# [YOUR OBJECTIVE]
Go through the listing below and repeat it exactly, omitting each picture.

# [DATASET CONTENT]
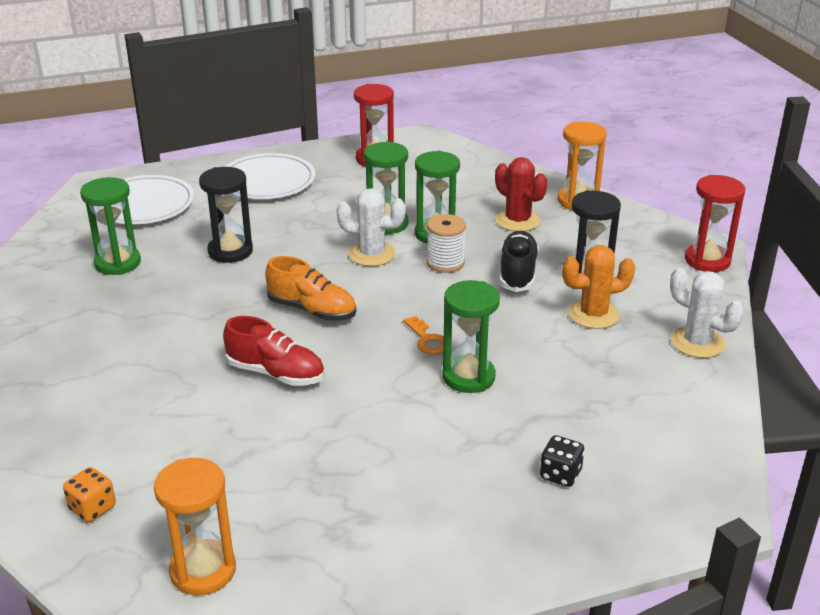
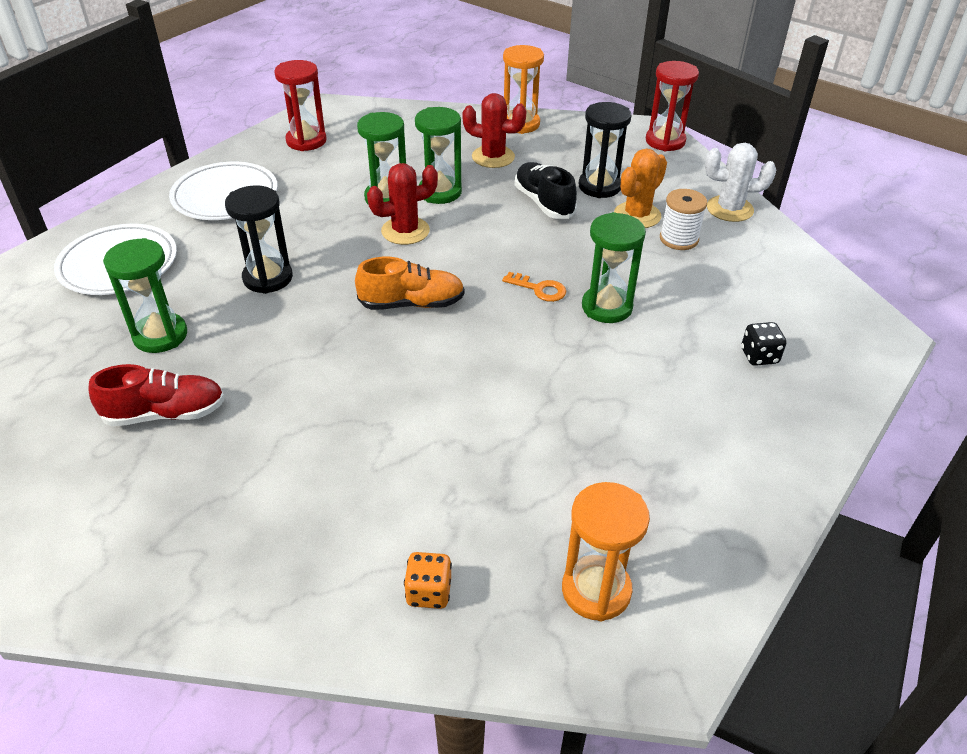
camera: 35 degrees left, 10 degrees up
(276, 373) = (447, 376): red shoe -> red shoe (165, 413)
(372, 254) = (405, 231): white cactus -> red cactus
(445, 263) = (476, 215): white spool -> white spool (679, 239)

# [EXERCISE ANSWER]
camera: 35 degrees left, 10 degrees up
(276, 373) = (447, 376): red shoe -> red shoe (165, 413)
(372, 254) = (405, 231): white cactus -> red cactus
(445, 263) = (476, 215): white spool -> white spool (679, 239)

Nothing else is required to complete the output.